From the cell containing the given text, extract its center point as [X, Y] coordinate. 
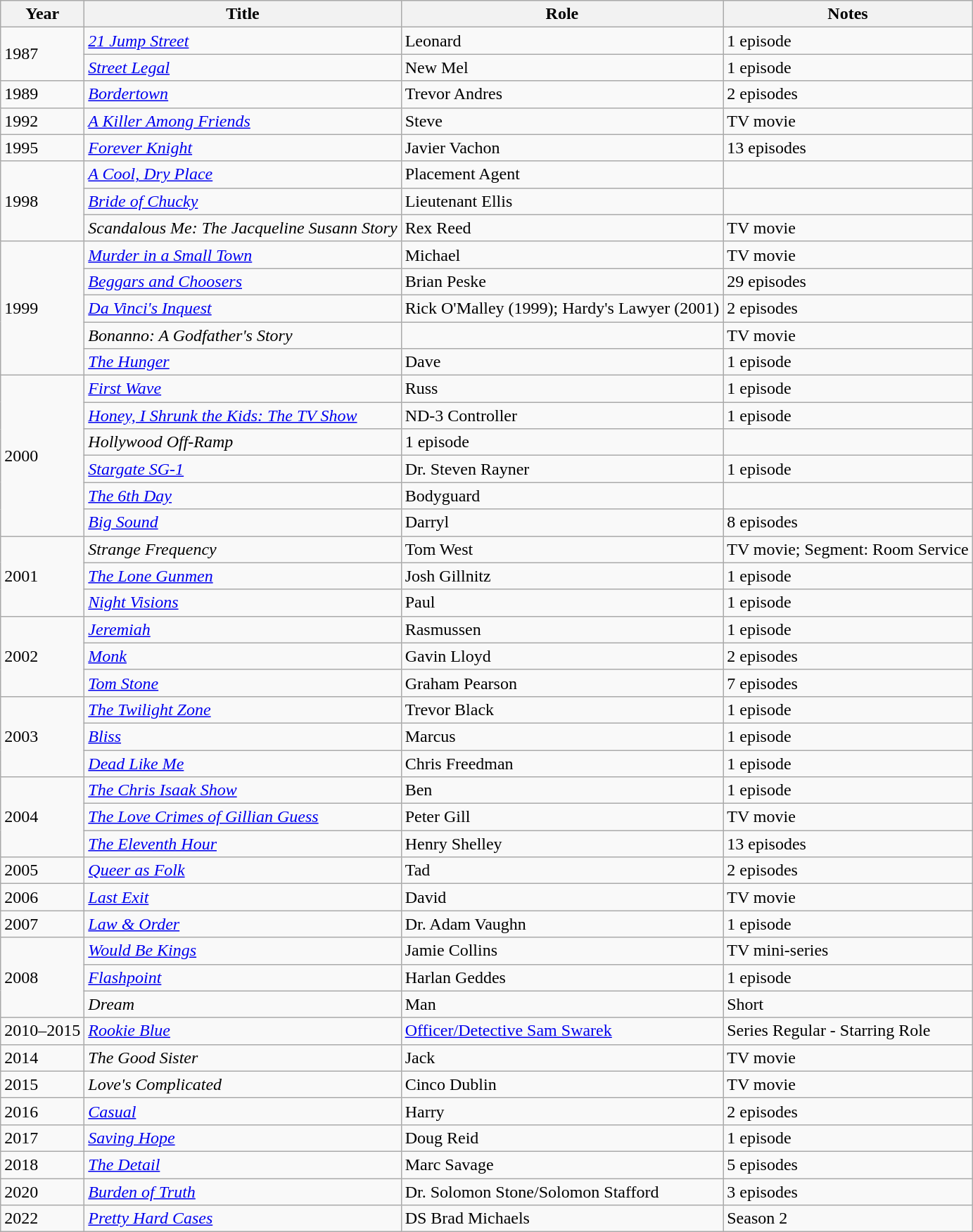
Burden of Truth [243, 1193]
Role [562, 14]
Darryl [562, 523]
Marcus [562, 737]
2017 [42, 1138]
Dr. Adam Vaughn [562, 924]
Big Sound [243, 523]
Bride of Chucky [243, 201]
Rookie Blue [243, 1031]
Harry [562, 1112]
Bonanno: A Godfather's Story [243, 336]
2010–2015 [42, 1031]
Marc Savage [562, 1165]
ND-3 Controller [562, 416]
Bordertown [243, 94]
Tad [562, 871]
1998 [42, 201]
The Love Crimes of Gillian Guess [243, 818]
The Twilight Zone [243, 710]
Officer/Detective Sam Swarek [562, 1031]
The Chris Isaak Show [243, 791]
Placement Agent [562, 174]
1989 [42, 94]
New Mel [562, 68]
Murder in a Small Town [243, 255]
2002 [42, 656]
A Killer Among Friends [243, 121]
Jack [562, 1058]
Series Regular - Starring Role [848, 1031]
2005 [42, 871]
Bodyguard [562, 496]
Jeremiah [243, 630]
Title [243, 14]
First Wave [243, 389]
The 6th Day [243, 496]
Ben [562, 791]
Dead Like Me [243, 763]
Trevor Andres [562, 94]
Leonard [562, 41]
Graham Pearson [562, 683]
Street Legal [243, 68]
The Detail [243, 1165]
2006 [42, 898]
7 episodes [848, 683]
Notes [848, 14]
Cinco Dublin [562, 1085]
2018 [42, 1165]
A Cool, Dry Place [243, 174]
The Lone Gunmen [243, 576]
2014 [42, 1058]
3 episodes [848, 1193]
Hollywood Off-Ramp [243, 443]
21 Jump Street [243, 41]
1992 [42, 121]
The Hunger [243, 362]
Night Visions [243, 603]
Honey, I Shrunk the Kids: The TV Show [243, 416]
Dave [562, 362]
2008 [42, 978]
2004 [42, 818]
Flashpoint [243, 978]
Rex Reed [562, 228]
8 episodes [848, 523]
1999 [42, 308]
2015 [42, 1085]
Year [42, 14]
Da Vinci's Inquest [243, 308]
Brian Peske [562, 281]
Michael [562, 255]
Harlan Geddes [562, 978]
Jamie Collins [562, 951]
Tom Stone [243, 683]
Monk [243, 656]
2003 [42, 737]
Paul [562, 603]
Dream [243, 1005]
Gavin Lloyd [562, 656]
Short [848, 1005]
David [562, 898]
2020 [42, 1193]
Henry Shelley [562, 844]
TV mini-series [848, 951]
Scandalous Me: The Jacqueline Susann Story [243, 228]
Dr. Solomon Stone/Solomon Stafford [562, 1193]
29 episodes [848, 281]
2022 [42, 1219]
Chris Freedman [562, 763]
The Eleventh Hour [243, 844]
2016 [42, 1112]
Peter Gill [562, 818]
Rick O'Malley (1999); Hardy's Lawyer (2001) [562, 308]
Casual [243, 1112]
Last Exit [243, 898]
TV movie; Segment: Room Service [848, 549]
Russ [562, 389]
2001 [42, 576]
Man [562, 1005]
Law & Order [243, 924]
Dr. Steven Rayner [562, 469]
Steve [562, 121]
Trevor Black [562, 710]
Beggars and Choosers [243, 281]
2007 [42, 924]
Josh Gillnitz [562, 576]
2000 [42, 456]
Bliss [243, 737]
5 episodes [848, 1165]
The Good Sister [243, 1058]
Doug Reid [562, 1138]
Stargate SG-1 [243, 469]
Rasmussen [562, 630]
Love's Complicated [243, 1085]
DS Brad Michaels [562, 1219]
Tom West [562, 549]
Javier Vachon [562, 148]
Forever Knight [243, 148]
Strange Frequency [243, 549]
1987 [42, 54]
Pretty Hard Cases [243, 1219]
1995 [42, 148]
Saving Hope [243, 1138]
Queer as Folk [243, 871]
Season 2 [848, 1219]
Lieutenant Ellis [562, 201]
Would Be Kings [243, 951]
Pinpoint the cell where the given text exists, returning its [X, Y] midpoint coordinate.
+ + +
WRITTEN REQUEST: Set every line of the records above into a numbered list, omitting blank lines and leaving the pictures out.

WRITTEN ANSWER:
1. From the cell containing the given text, extract its center point as [X, Y] coordinate. 
2. Burden of Truth [243, 1193]
3. Role [562, 14]
4. Darryl [562, 523]
5. Marcus [562, 737]
6. 2017 [42, 1138]
7. Dr. Adam Vaughn [562, 924]
8. Big Sound [243, 523]
9. Bride of Chucky [243, 201]
10. Rookie Blue [243, 1031]
11. Harry [562, 1112]
12. Bonanno: A Godfather's Story [243, 336]
13. 2010–2015 [42, 1031]
14. Marc Savage [562, 1165]
15. ND-3 Controller [562, 416]
16. Bordertown [243, 94]
17. Tad [562, 871]
18. 1998 [42, 201]
19. The Love Crimes of Gillian Guess [243, 818]
20. The Twilight Zone [243, 710]
21. Officer/Detective Sam Swarek [562, 1031]
22. The Chris Isaak Show [243, 791]
23. Placement Agent [562, 174]
24. 1989 [42, 94]
25. New Mel [562, 68]
26. Murder in a Small Town [243, 255]
27. 2002 [42, 656]
28. A Killer Among Friends [243, 121]
29. Jack [562, 1058]
30. Series Regular - Starring Role [848, 1031]
31. 2005 [42, 871]
32. Bodyguard [562, 496]
33. Jeremiah [243, 630]
34. Title [243, 14]
35. First Wave [243, 389]
36. The 6th Day [243, 496]
37. Ben [562, 791]
38. Dead Like Me [243, 763]
39. Trevor Andres [562, 94]
40. Leonard [562, 41]
41. Graham Pearson [562, 683]
42. Street Legal [243, 68]
43. The Detail [243, 1165]
44. 2006 [42, 898]
45. 7 episodes [848, 683]
46. Notes [848, 14]
47. Cinco Dublin [562, 1085]
48. 2018 [42, 1165]
49. A Cool, Dry Place [243, 174]
50. The Lone Gunmen [243, 576]
51. 2014 [42, 1058]
52. 3 episodes [848, 1193]
53. Hollywood Off-Ramp [243, 443]
54. 21 Jump Street [243, 41]
55. 1992 [42, 121]
56. The Hunger [243, 362]
57. Night Visions [243, 603]
58. Honey, I Shrunk the Kids: The TV Show [243, 416]
59. Dave [562, 362]
60. 2008 [42, 978]
61. 2004 [42, 818]
62. Flashpoint [243, 978]
63. Rex Reed [562, 228]
64. 8 episodes [848, 523]
65. 1999 [42, 308]
66. 2015 [42, 1085]
67. Year [42, 14]
68. Da Vinci's Inquest [243, 308]
69. Brian Peske [562, 281]
70. Michael [562, 255]
71. Harlan Geddes [562, 978]
72. Jamie Collins [562, 951]
73. Tom Stone [243, 683]
74. Monk [243, 656]
75. 2003 [42, 737]
76. Paul [562, 603]
77. Dream [243, 1005]
78. Gavin Lloyd [562, 656]
79. Short [848, 1005]
80. David [562, 898]
81. 2020 [42, 1193]
82. Henry Shelley [562, 844]
83. TV mini-series [848, 951]
84. Scandalous Me: The Jacqueline Susann Story [243, 228]
85. Dr. Solomon Stone/Solomon Stafford [562, 1193]
86. 29 episodes [848, 281]
87. 2022 [42, 1219]
88. Chris Freedman [562, 763]
89. The Eleventh Hour [243, 844]
90. 2016 [42, 1112]
91. Peter Gill [562, 818]
92. Rick O'Malley (1999); Hardy's Lawyer (2001) [562, 308]
93. Casual [243, 1112]
94. Last Exit [243, 898]
95. TV movie; Segment: Room Service [848, 549]
96. Russ [562, 389]
97. 2001 [42, 576]
98. Man [562, 1005]
99. Law & Order [243, 924]
100. Dr. Steven Rayner [562, 469]
101. Steve [562, 121]
102. Trevor Black [562, 710]
103. Beggars and Choosers [243, 281]
104. 2007 [42, 924]
105. Josh Gillnitz [562, 576]
106. 2000 [42, 456]
107. Bliss [243, 737]
108. 5 episodes [848, 1165]
109. The Good Sister [243, 1058]
110. Doug Reid [562, 1138]
111. Stargate SG-1 [243, 469]
112. Rasmussen [562, 630]
113. Love's Complicated [243, 1085]
114. DS Brad Michaels [562, 1219]
115. Tom West [562, 549]
116. Javier Vachon [562, 148]
117. Forever Knight [243, 148]
118. Strange Frequency [243, 549]
119. 1987 [42, 54]
120. Pretty Hard Cases [243, 1219]
121. 1995 [42, 148]
122. Saving Hope [243, 1138]
123. Queer as Folk [243, 871]
124. Season 2 [848, 1219]
125. Lieutenant Ellis [562, 201]
126. Would Be Kings [243, 951]
127. Pinpoint the cell where the given text exists, returning its [X, Y] midpoint coordinate.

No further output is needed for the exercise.